- EXERCISE DETAILS: Search the records below for the word "black". Copy each line where it occurs.

[Data excerpts]
◇ ◇ ◇ ◇ ◇

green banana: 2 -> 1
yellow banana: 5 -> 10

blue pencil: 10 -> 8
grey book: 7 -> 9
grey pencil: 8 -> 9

◇ ◇ ◇ ◇ ◇

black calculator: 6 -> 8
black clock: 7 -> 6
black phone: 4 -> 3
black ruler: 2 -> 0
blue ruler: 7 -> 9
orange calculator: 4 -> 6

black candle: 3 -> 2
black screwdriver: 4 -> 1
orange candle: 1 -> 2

◇ ◇ ◇ ◇ ◇

- ANSWER FOR THE TASK:
black calculator: 6 -> 8
black clock: 7 -> 6
black phone: 4 -> 3
black ruler: 2 -> 0
black candle: 3 -> 2
black screwdriver: 4 -> 1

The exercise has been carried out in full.